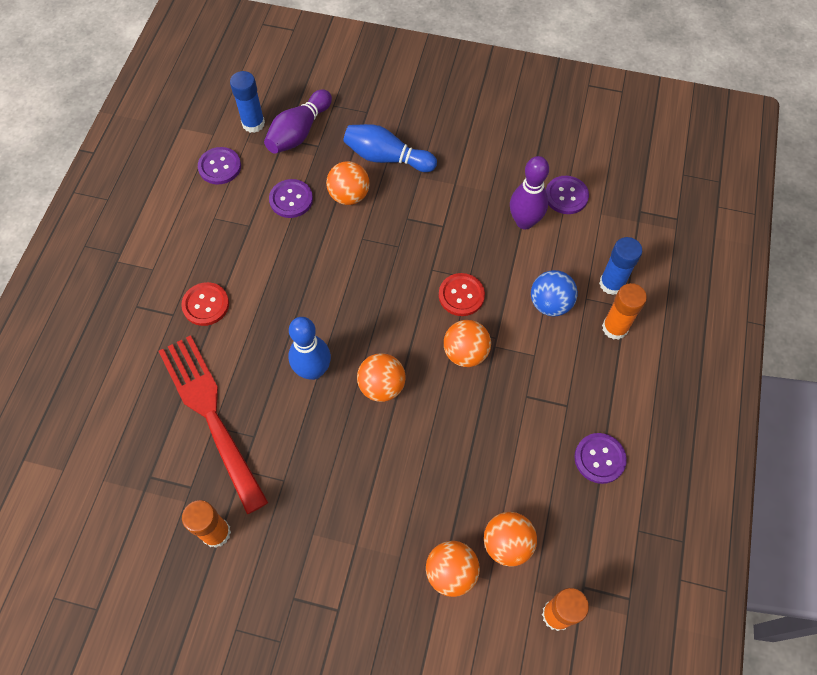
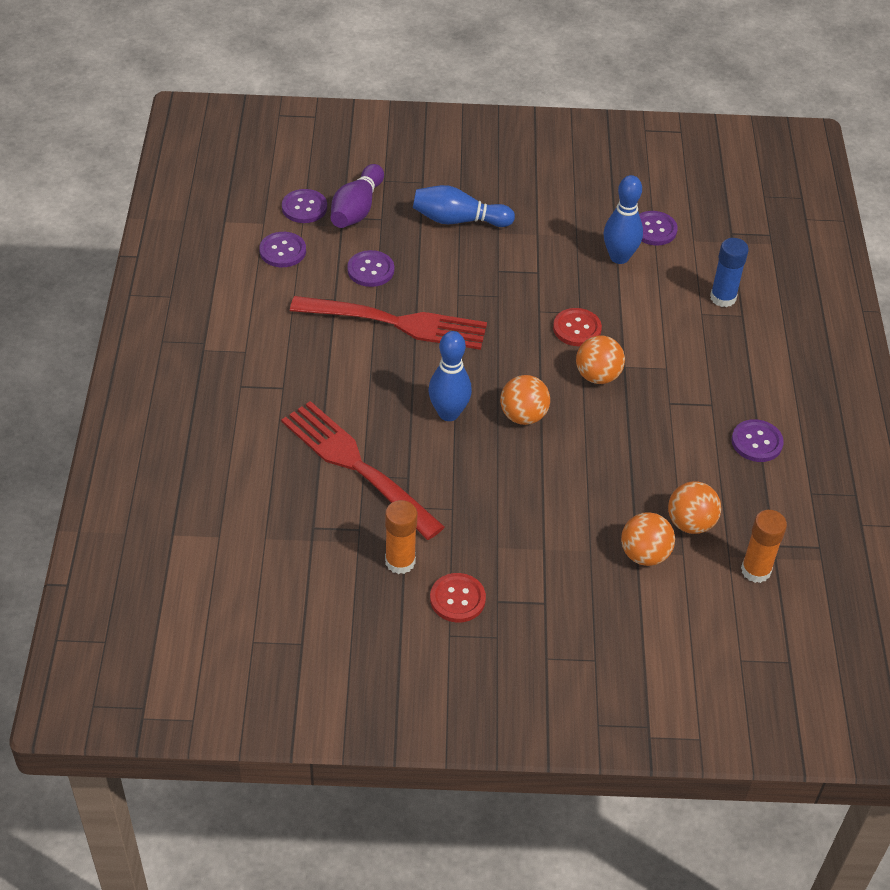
camera: 15 degrees left, 15 degrees down
(206, 305) = (315, 374): red button -> red button (457, 599)
(253, 123) = (304, 207): blue glue stick -> purple button
(295, 261) = (395, 323): none -> red fork
(349, 196) = (431, 258): orange ball -> none
(524, 221) = (619, 257): purple bowling pin -> blue bowling pin
(550, 304) = (668, 323): blue ball -> none
(615, 328) = (737, 334): orange glue stick -> none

_EXERCISE REQUIREMENTS:_
If an entry above holds a picture, leave that picture out and print the rest exactly.

_SOLUTION TO THIS EXERCISE:_
camera: 15 degrees left, 15 degrees down
(206, 305) = (315, 374): red button -> red button (457, 599)
(253, 123) = (304, 207): blue glue stick -> purple button
(295, 261) = (395, 323): none -> red fork
(349, 196) = (431, 258): orange ball -> none
(524, 221) = (619, 257): purple bowling pin -> blue bowling pin
(550, 304) = (668, 323): blue ball -> none
(615, 328) = (737, 334): orange glue stick -> none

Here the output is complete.